--- SUPPLIED MATERIAL ---

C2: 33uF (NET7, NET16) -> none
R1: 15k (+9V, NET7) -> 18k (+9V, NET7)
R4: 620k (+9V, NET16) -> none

---
--- SUPPLIED MATERIAL ---

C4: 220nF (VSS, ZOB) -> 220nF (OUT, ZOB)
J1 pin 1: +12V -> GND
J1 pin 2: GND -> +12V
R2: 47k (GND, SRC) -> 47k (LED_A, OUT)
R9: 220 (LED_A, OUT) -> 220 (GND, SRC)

---

WORK ITEM.
Starting at the line above that contains "R2: 47k (GND, SRC) -> 47k (LED_A, OUT)", write out each line exactly until the line that contains "R9: 220 (LED_A, OUT) -> 220 (GND, SRC)" has been written, and stop there.

ANSWER FOR THIS EXERCISE.
R2: 47k (GND, SRC) -> 47k (LED_A, OUT)
R9: 220 (LED_A, OUT) -> 220 (GND, SRC)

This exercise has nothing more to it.